Data entries:
━━━━━━━━━━━━━━━━━━━━━━━━━━━━━━

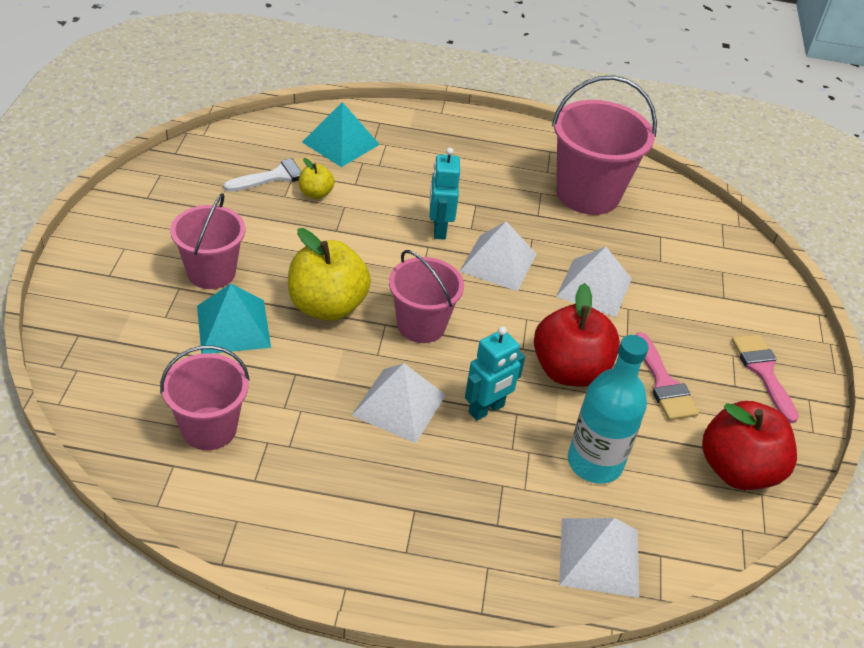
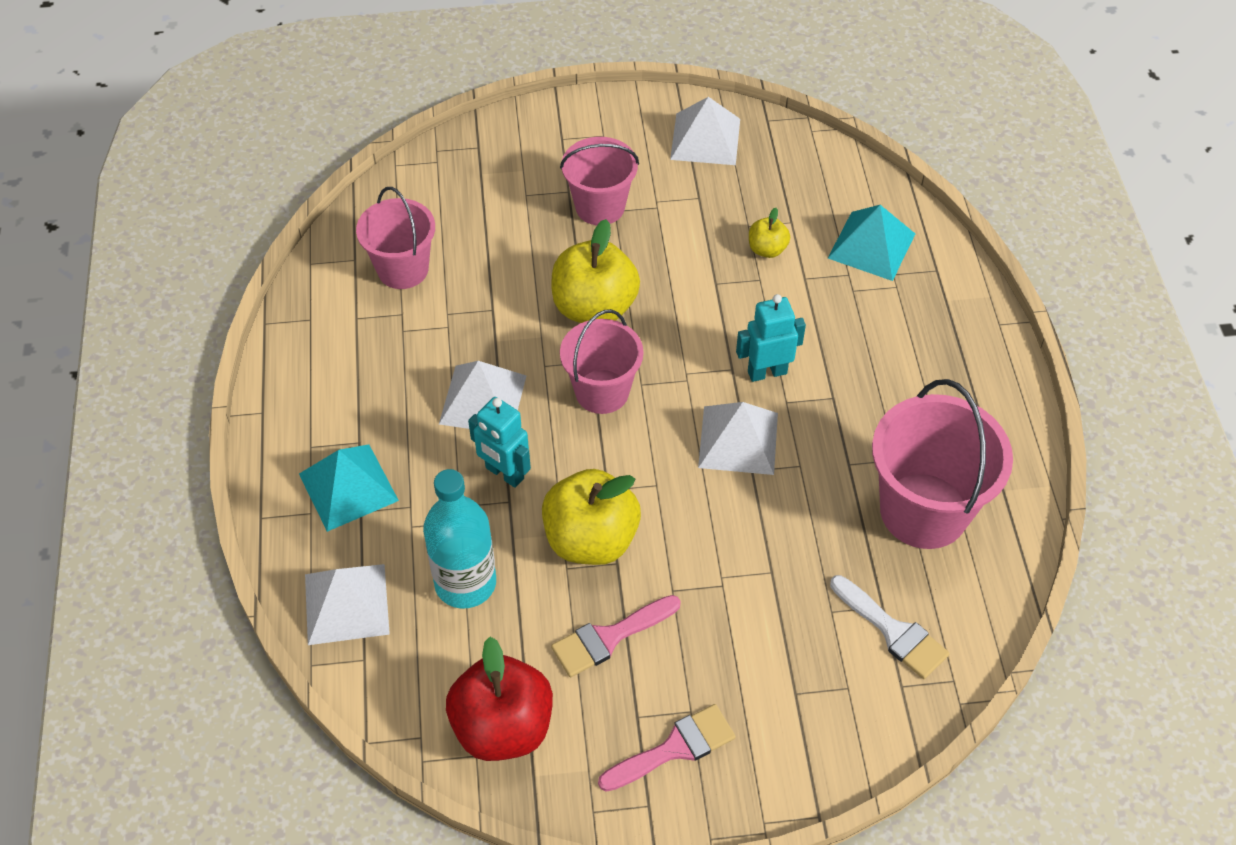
camera: 80 degrees right, 10 degrees up
turquoise pyramid [197,284,271,354] -> turquoise pyramid moved to [299,444,399,532]
white brush [224,155,316,192] -> white brush moved to [830,575,950,679]
red apple [534,283,620,387] -> yellow apple [542,469,641,565]
white pyramid [556,247,632,317] -> white pyramid moved to [670,97,740,165]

━━━━━━━━━━━━━━━━━━━━━━━━━━━━━━

__EXERCISE BRIEF__. Pictures do not go in the copy; print every entry exactly as it stands.

__ANSWER SPACE__.
camera: 80 degrees right, 10 degrees up
turquoise pyramid [197,284,271,354] -> turquoise pyramid moved to [299,444,399,532]
white brush [224,155,316,192] -> white brush moved to [830,575,950,679]
red apple [534,283,620,387] -> yellow apple [542,469,641,565]
white pyramid [556,247,632,317] -> white pyramid moved to [670,97,740,165]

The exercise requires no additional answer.